======== RECORDS PROVIDED ========
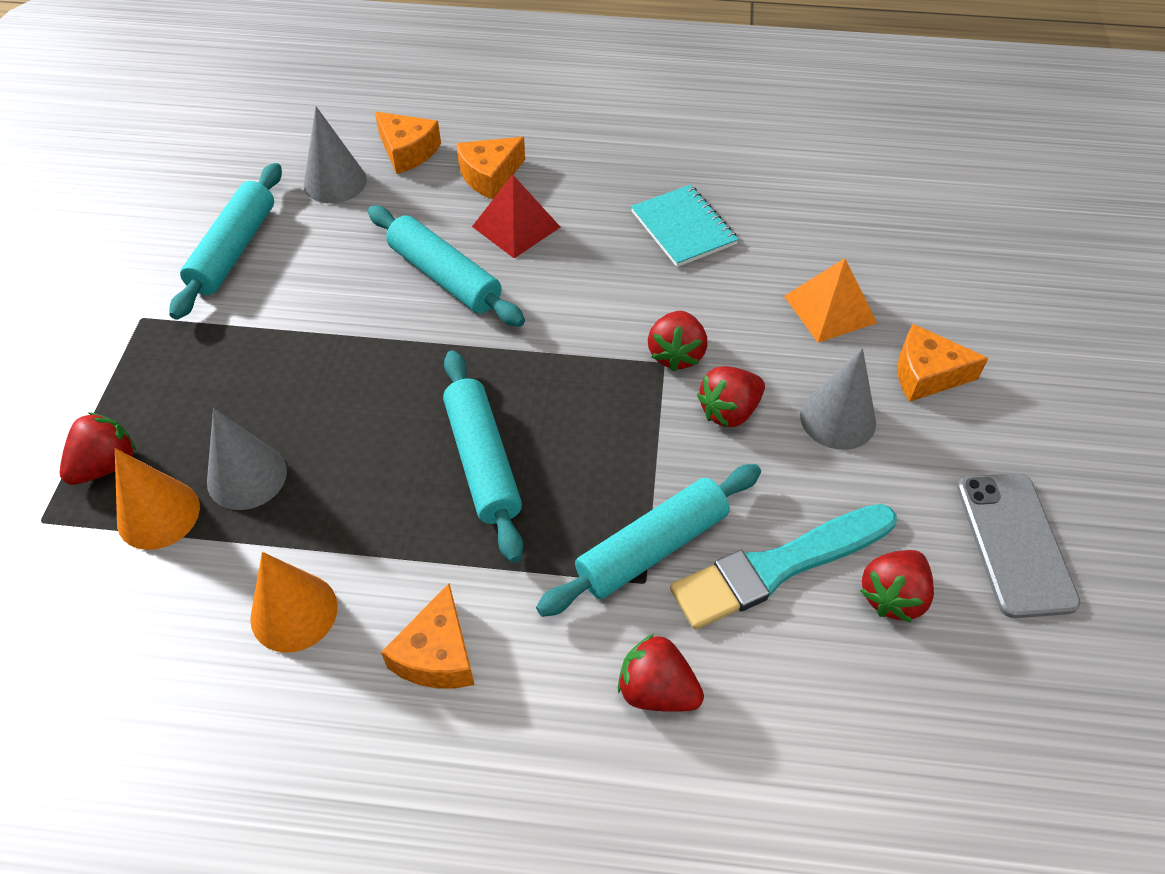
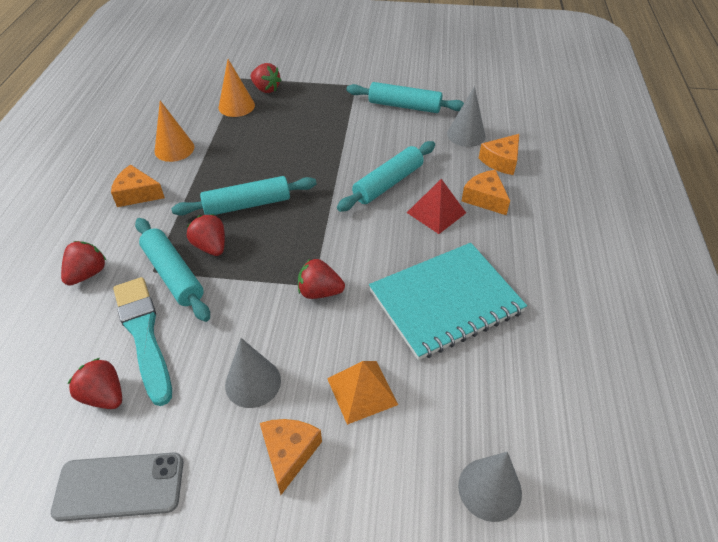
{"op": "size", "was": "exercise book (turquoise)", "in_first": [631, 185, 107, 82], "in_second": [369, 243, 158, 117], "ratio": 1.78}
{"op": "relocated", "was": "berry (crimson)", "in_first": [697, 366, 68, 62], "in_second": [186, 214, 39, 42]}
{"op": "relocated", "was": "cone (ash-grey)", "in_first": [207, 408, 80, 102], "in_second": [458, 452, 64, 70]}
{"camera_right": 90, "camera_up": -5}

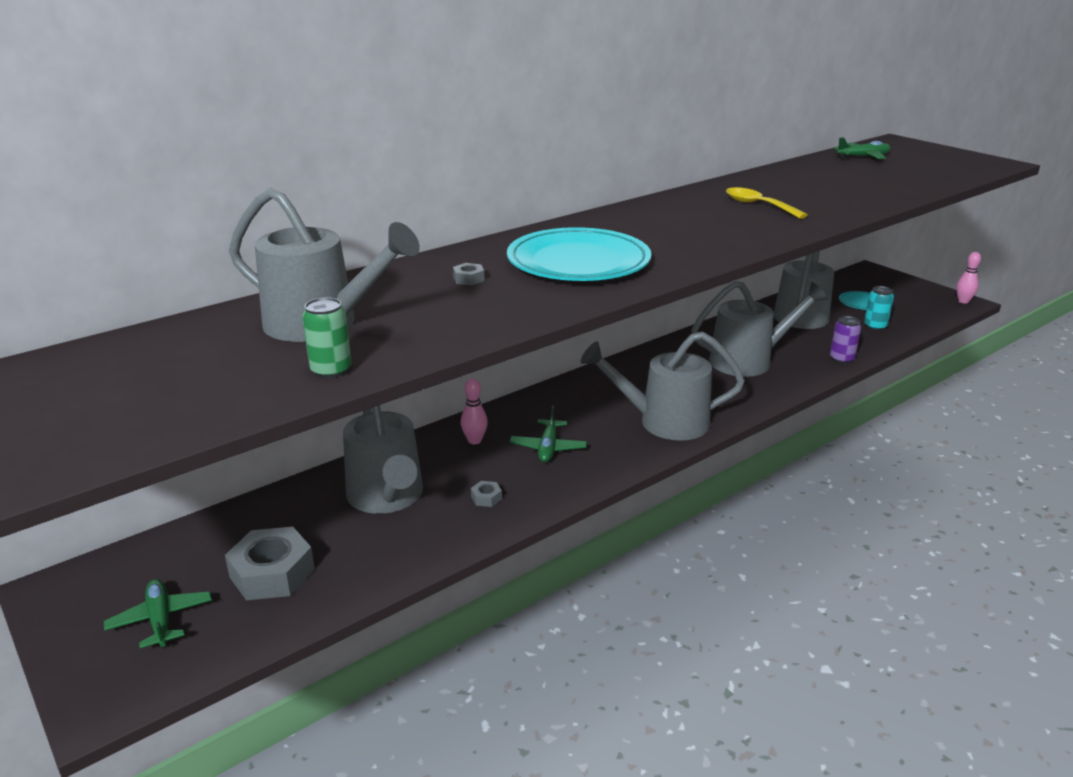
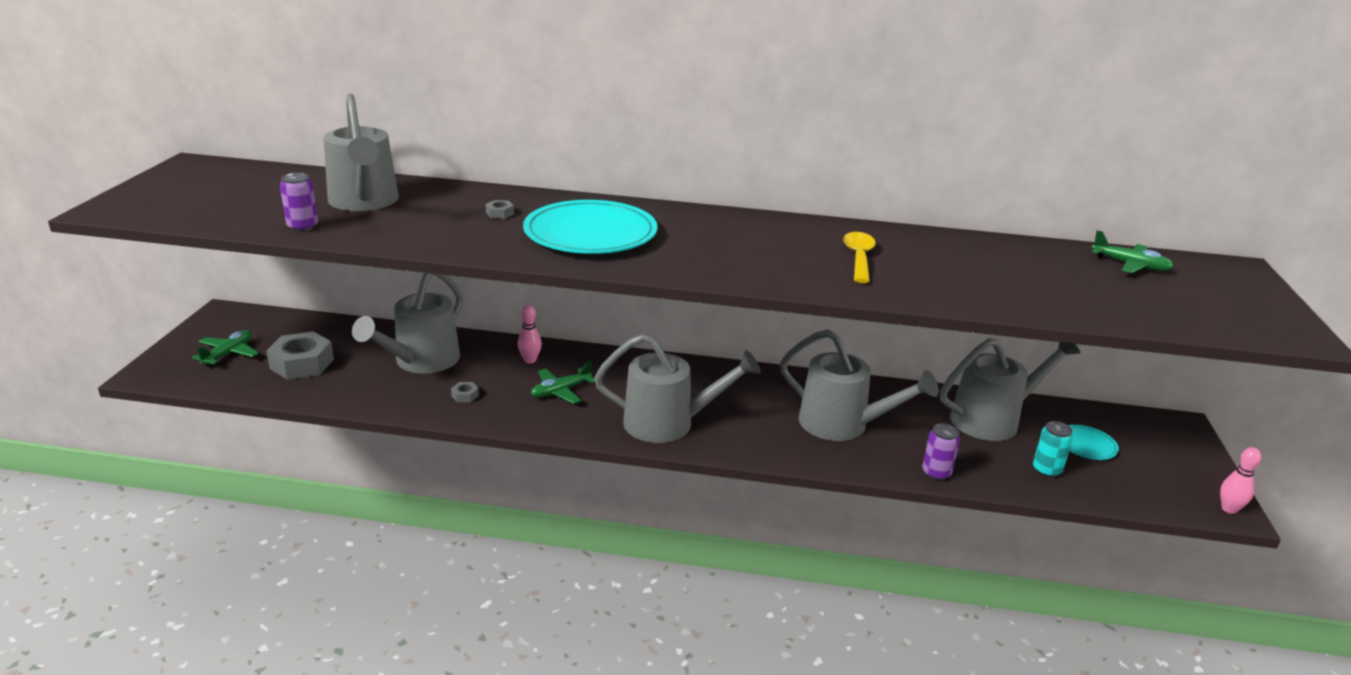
{"op": "colour", "was": "soda can (emerald)", "now": "soda can (violet)", "in_first": [302, 297, 50, 81], "in_second": [280, 173, 38, 59]}
{"op": "spun", "was": "watering pot (ash-grey)", "in_first": [580, 331, 165, 110], "in_second": [594, 333, 167, 110], "clockwise": 135}
{"camera_right": 45, "camera_up": 0}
========
WHAT YOU ARE ASKED TO DO - When you copy the data above, keep each line exact and omit the pictures.

RESULT -
{"op": "size", "was": "exercise book (turquoise)", "in_first": [631, 185, 107, 82], "in_second": [369, 243, 158, 117], "ratio": 1.78}
{"op": "relocated", "was": "berry (crimson)", "in_first": [697, 366, 68, 62], "in_second": [186, 214, 39, 42]}
{"op": "relocated", "was": "cone (ash-grey)", "in_first": [207, 408, 80, 102], "in_second": [458, 452, 64, 70]}
{"camera_right": 90, "camera_up": -5}

{"op": "colour", "was": "soda can (emerald)", "now": "soda can (violet)", "in_first": [302, 297, 50, 81], "in_second": [280, 173, 38, 59]}
{"op": "spun", "was": "watering pot (ash-grey)", "in_first": [580, 331, 165, 110], "in_second": [594, 333, 167, 110], "clockwise": 135}
{"camera_right": 45, "camera_up": 0}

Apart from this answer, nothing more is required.